▶ _Task description_:
Print the data that follows word for word, leaving out any picture.

▶ _Data section_:
────────
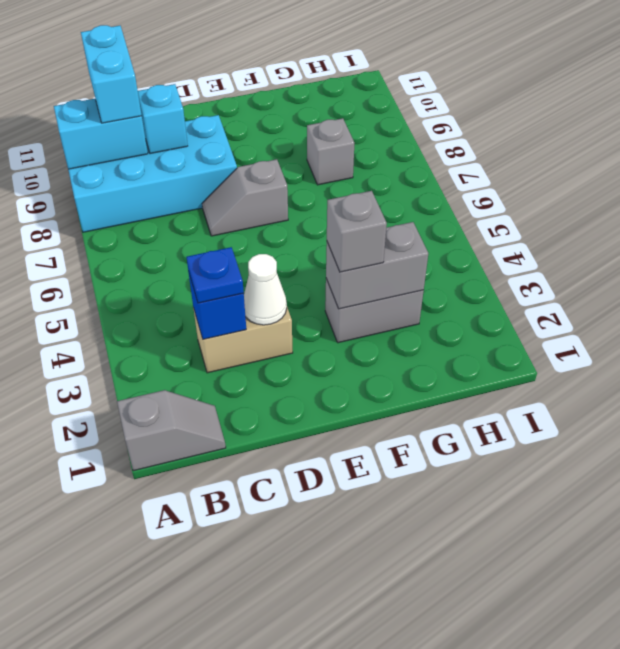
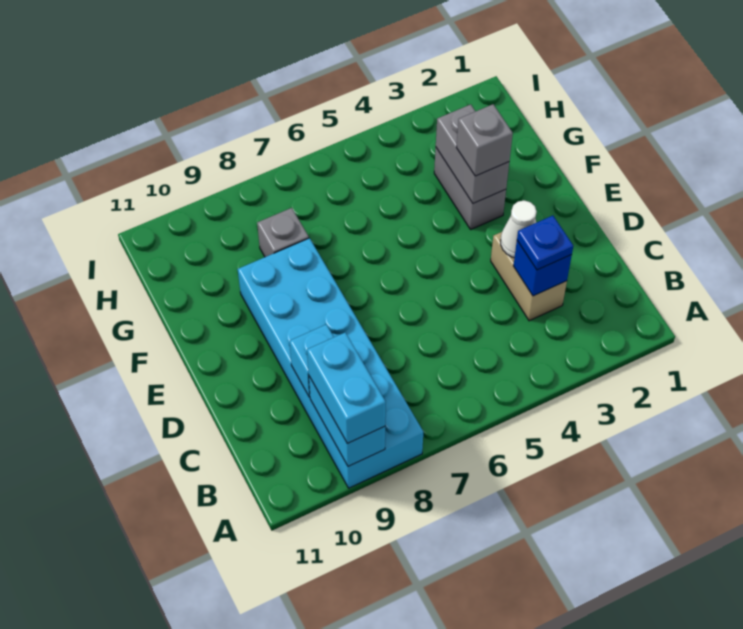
grey slope A1:B1 level 1 top A -> none
cyan brick A8:D9 level 1 -> cyan brick A8:F9 level 1
cyan brick B9:B10 level 3 -> cyan brick A9:B9 level 3
grey slope D7:E7 level 1 top E -> none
────────
▶ _Answer to the problem_:
grey slope A1:B1 level 1 top A -> none
cyan brick A8:D9 level 1 -> cyan brick A8:F9 level 1
cyan brick B9:B10 level 3 -> cyan brick A9:B9 level 3
grey slope D7:E7 level 1 top E -> none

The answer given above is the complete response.